ACTIVITY: Copy each line below in which the word "none" occurs.
Segment Start: EXERCISE DATA
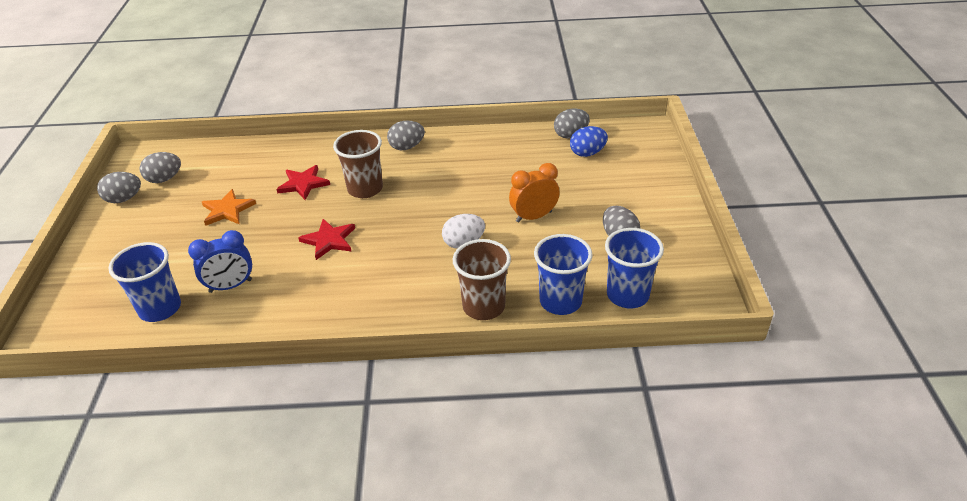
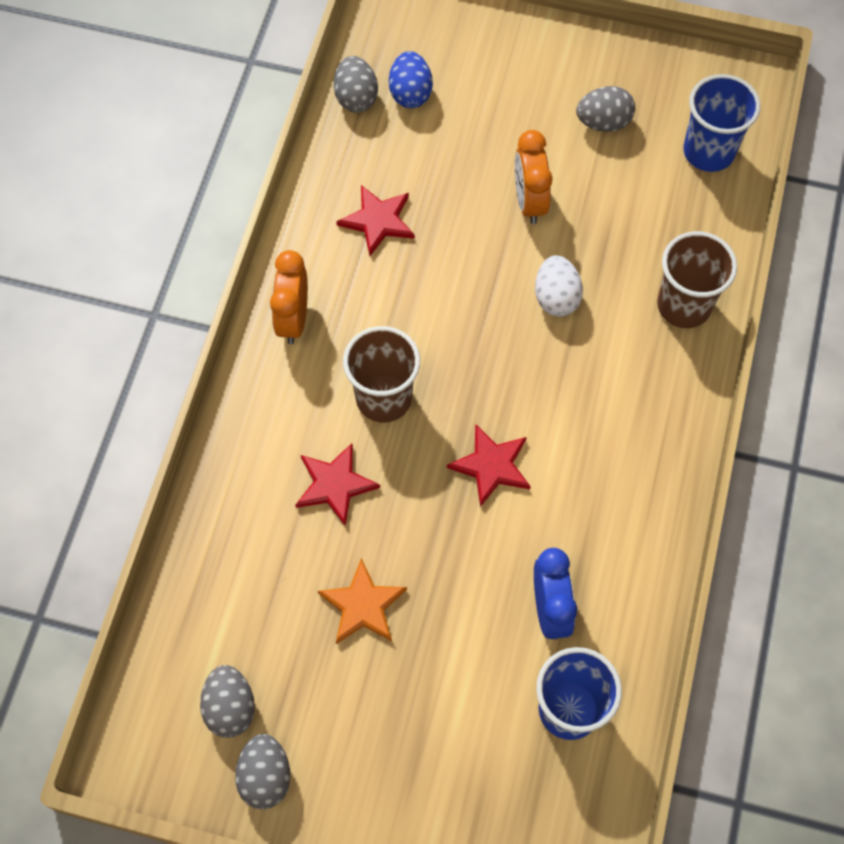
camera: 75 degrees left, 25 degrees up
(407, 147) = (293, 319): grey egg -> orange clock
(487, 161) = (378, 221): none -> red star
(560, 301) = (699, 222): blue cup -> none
Segment End: EXERCISE DATA
TASK RESPONSE:
(487, 161) = (378, 221): none -> red star
(560, 301) = (699, 222): blue cup -> none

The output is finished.